About this exercise.
Set down exactly the lines that run from the line with "C7: none -> 3.3nF (DGND, W3)" to the end of the data, and nothing else.
### Extracted data ###
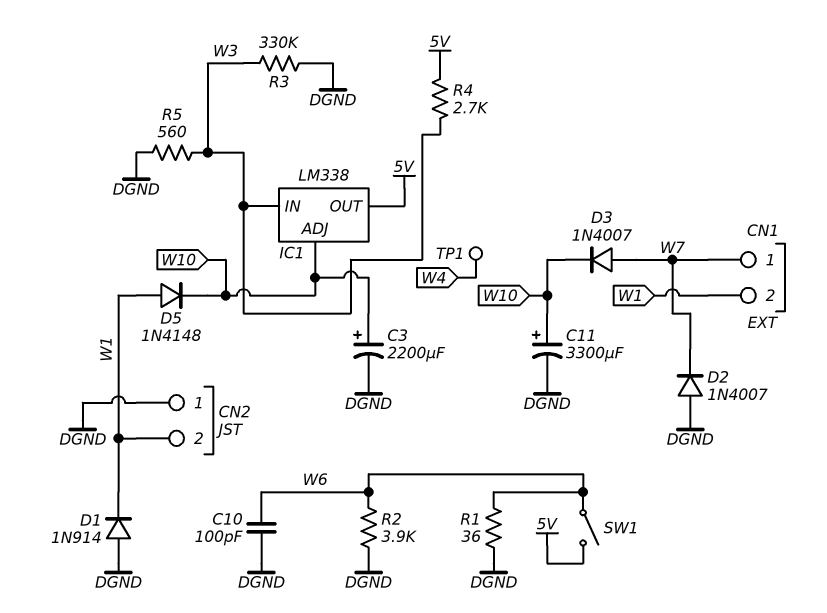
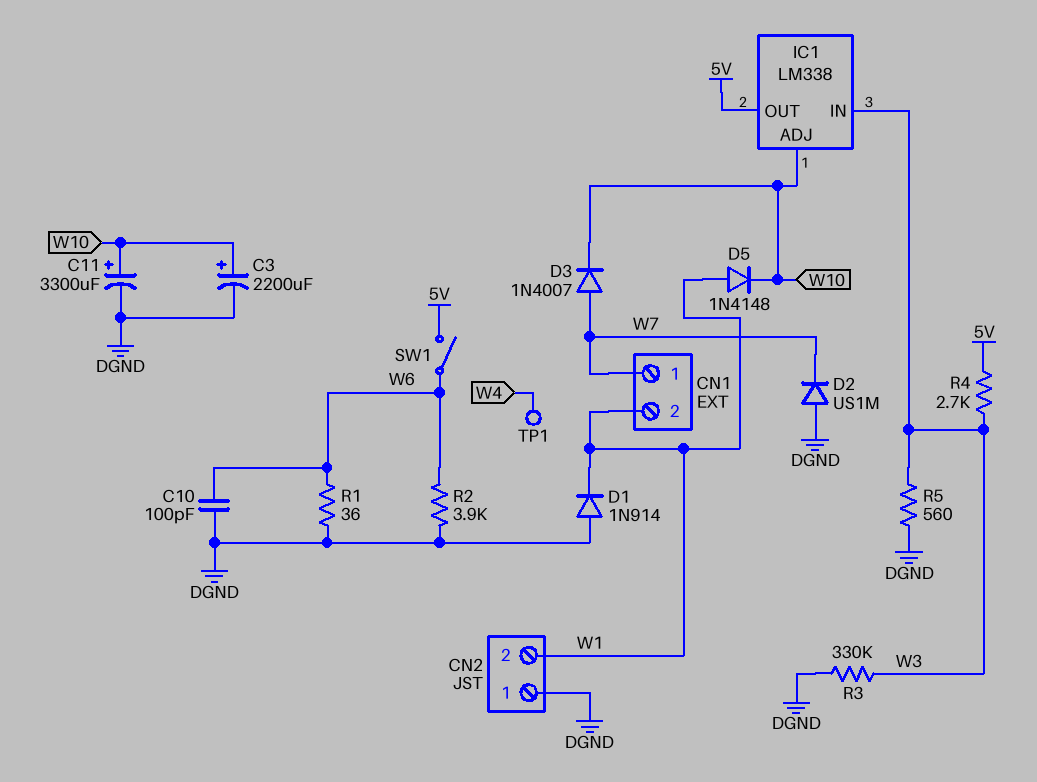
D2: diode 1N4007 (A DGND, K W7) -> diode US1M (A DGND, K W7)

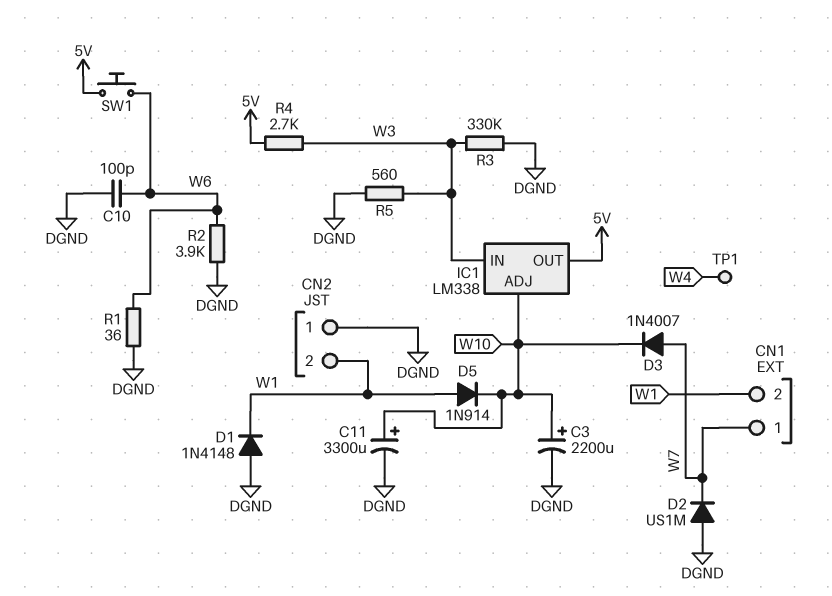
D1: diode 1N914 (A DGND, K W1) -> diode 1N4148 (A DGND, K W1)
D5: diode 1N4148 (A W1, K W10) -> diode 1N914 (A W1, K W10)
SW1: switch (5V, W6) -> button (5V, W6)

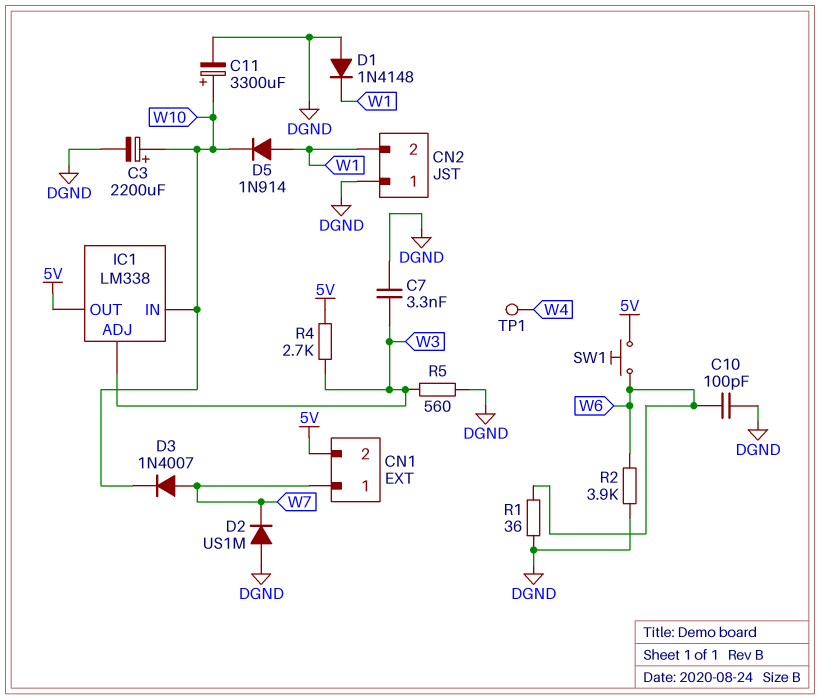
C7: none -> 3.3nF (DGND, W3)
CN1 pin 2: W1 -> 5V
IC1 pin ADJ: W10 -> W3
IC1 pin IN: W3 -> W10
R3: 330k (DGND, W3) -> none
###
Result of the task.
C7: none -> 3.3nF (DGND, W3)
CN1 pin 2: W1 -> 5V
IC1 pin ADJ: W10 -> W3
IC1 pin IN: W3 -> W10
R3: 330k (DGND, W3) -> none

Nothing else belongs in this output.